__SUPPLIED MATERIAL__.
/---

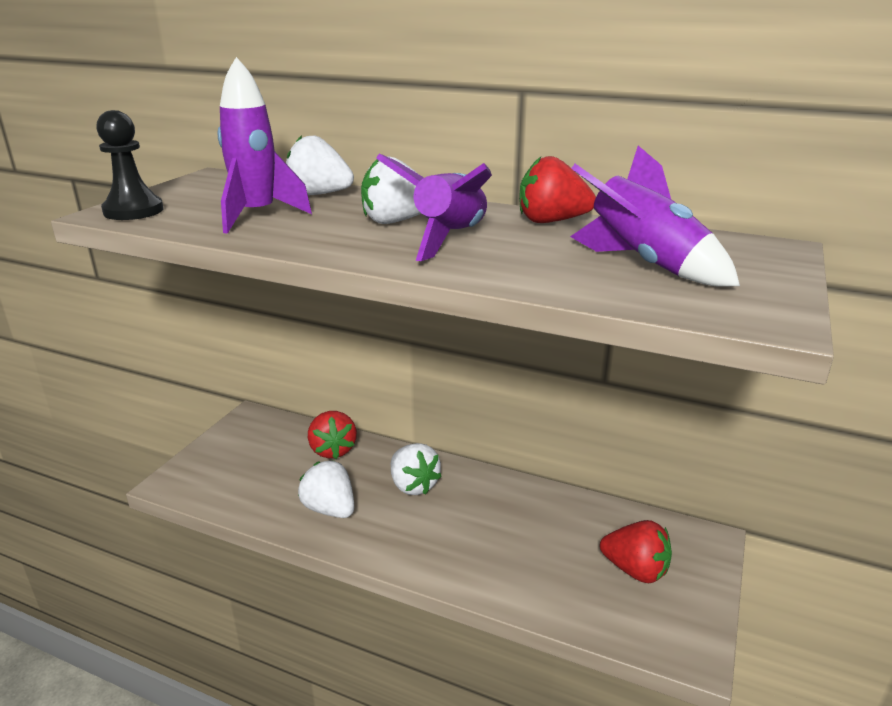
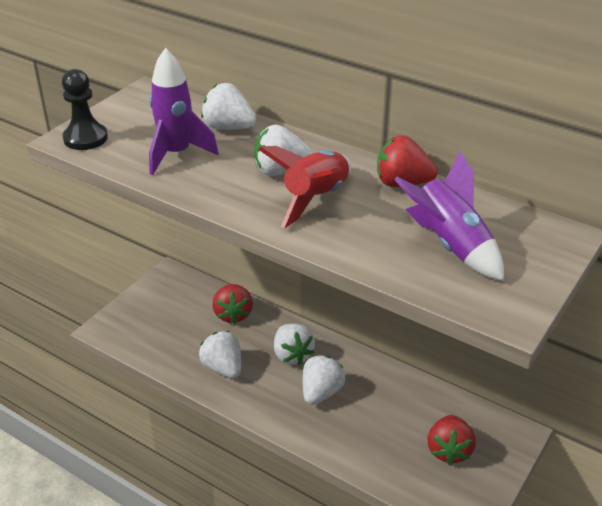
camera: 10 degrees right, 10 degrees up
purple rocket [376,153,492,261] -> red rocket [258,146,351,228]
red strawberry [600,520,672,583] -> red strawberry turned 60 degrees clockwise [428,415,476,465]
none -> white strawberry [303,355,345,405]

\---
/---

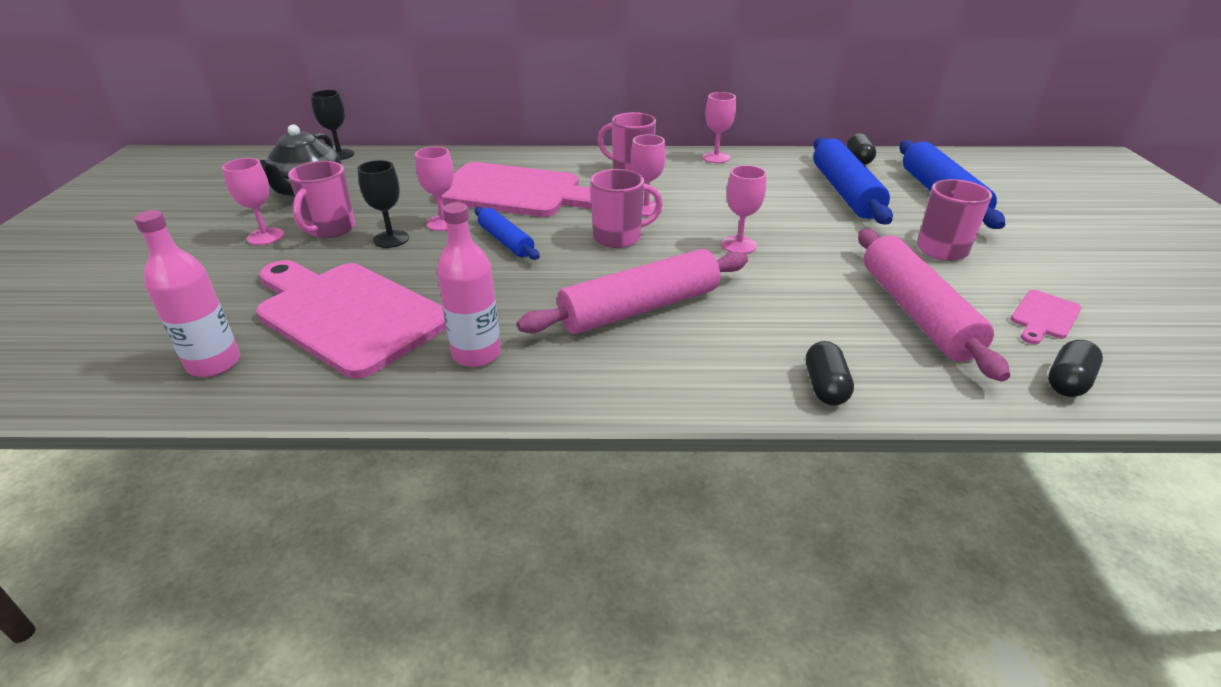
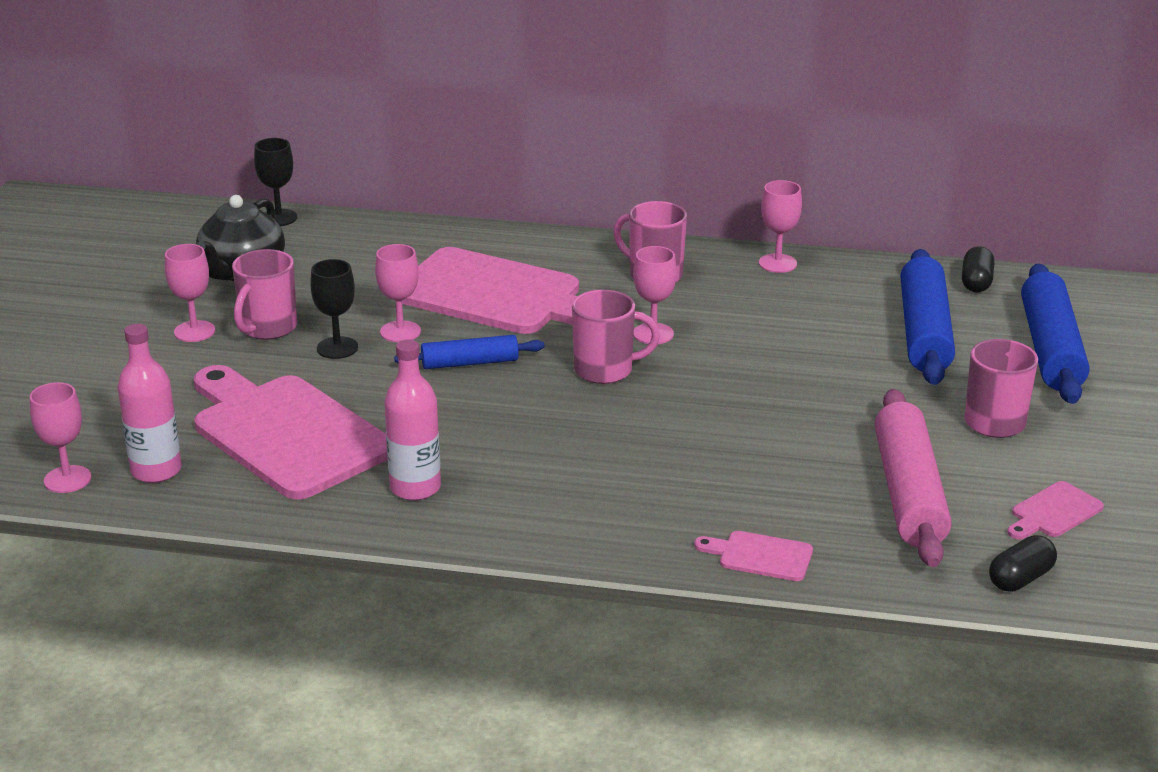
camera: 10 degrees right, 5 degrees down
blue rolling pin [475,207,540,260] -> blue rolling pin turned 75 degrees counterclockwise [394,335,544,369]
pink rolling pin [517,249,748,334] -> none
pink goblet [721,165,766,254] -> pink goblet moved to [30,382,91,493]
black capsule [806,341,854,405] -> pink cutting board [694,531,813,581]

\---

__PROBLEM DESCRIPTION__.
Please, from the material above, copy only the lines from the line with "pink rolling pin [517,249,748,334] -> none" up to and including the line with "black capsule [806,341,854,405]", exactly as written.

__EXERCISE RESPONSE__.
pink rolling pin [517,249,748,334] -> none
pink goblet [721,165,766,254] -> pink goblet moved to [30,382,91,493]
black capsule [806,341,854,405] -> pink cutting board [694,531,813,581]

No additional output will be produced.